## RECORDED DATA:
======

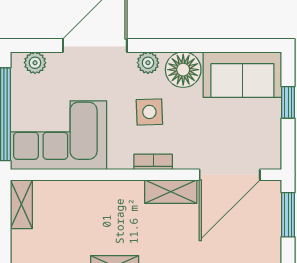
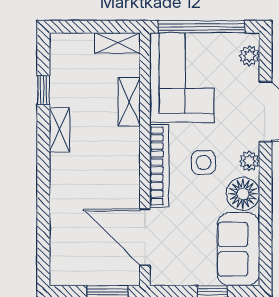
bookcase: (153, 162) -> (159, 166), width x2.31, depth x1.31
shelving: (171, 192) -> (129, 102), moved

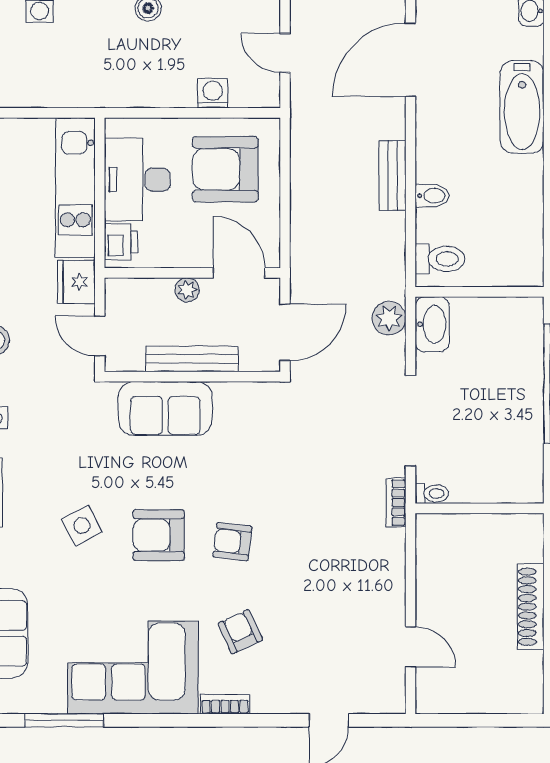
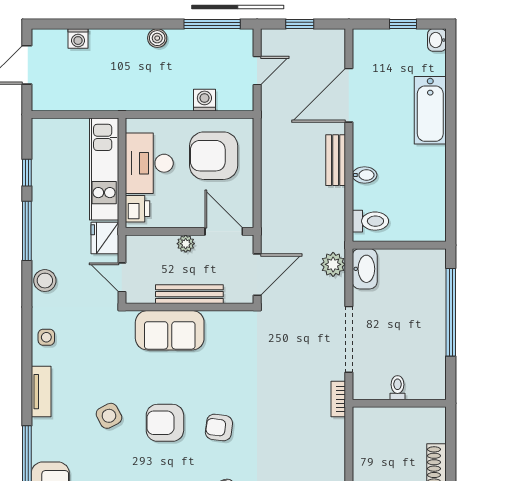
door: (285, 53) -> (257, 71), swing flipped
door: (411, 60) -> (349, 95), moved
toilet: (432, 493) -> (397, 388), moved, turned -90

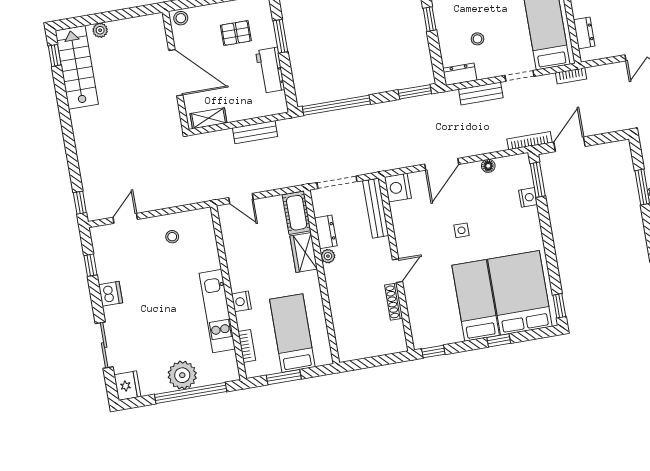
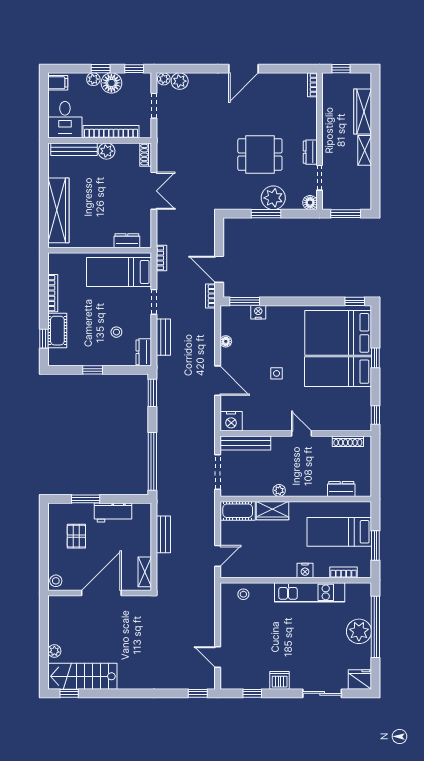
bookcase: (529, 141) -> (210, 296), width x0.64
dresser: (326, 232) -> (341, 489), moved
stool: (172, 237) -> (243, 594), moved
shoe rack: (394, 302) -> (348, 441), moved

======

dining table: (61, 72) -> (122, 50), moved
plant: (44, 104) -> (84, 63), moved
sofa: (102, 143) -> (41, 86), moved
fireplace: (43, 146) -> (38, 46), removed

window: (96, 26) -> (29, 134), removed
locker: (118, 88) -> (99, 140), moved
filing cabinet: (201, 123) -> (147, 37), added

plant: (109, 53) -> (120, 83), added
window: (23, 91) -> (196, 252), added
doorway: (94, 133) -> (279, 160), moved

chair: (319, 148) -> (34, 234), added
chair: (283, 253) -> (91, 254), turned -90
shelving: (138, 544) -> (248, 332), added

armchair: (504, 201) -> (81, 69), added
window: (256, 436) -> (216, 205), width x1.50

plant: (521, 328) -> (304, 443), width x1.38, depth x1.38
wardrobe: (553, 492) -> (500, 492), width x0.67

======

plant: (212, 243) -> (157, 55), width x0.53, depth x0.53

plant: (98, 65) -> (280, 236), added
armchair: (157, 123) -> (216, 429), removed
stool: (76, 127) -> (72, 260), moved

======

## EXERCISE AIM:
Where does the string "width" occur in the listing above? Return every line that contains it.

## REPLY:
bookcase: (153, 162) -> (159, 166), width x2.31, depth x1.31
bookcase: (529, 141) -> (210, 296), width x0.64
window: (256, 436) -> (216, 205), width x1.50
plant: (521, 328) -> (304, 443), width x1.38, depth x1.38
wardrobe: (553, 492) -> (500, 492), width x0.67
plant: (212, 243) -> (157, 55), width x0.53, depth x0.53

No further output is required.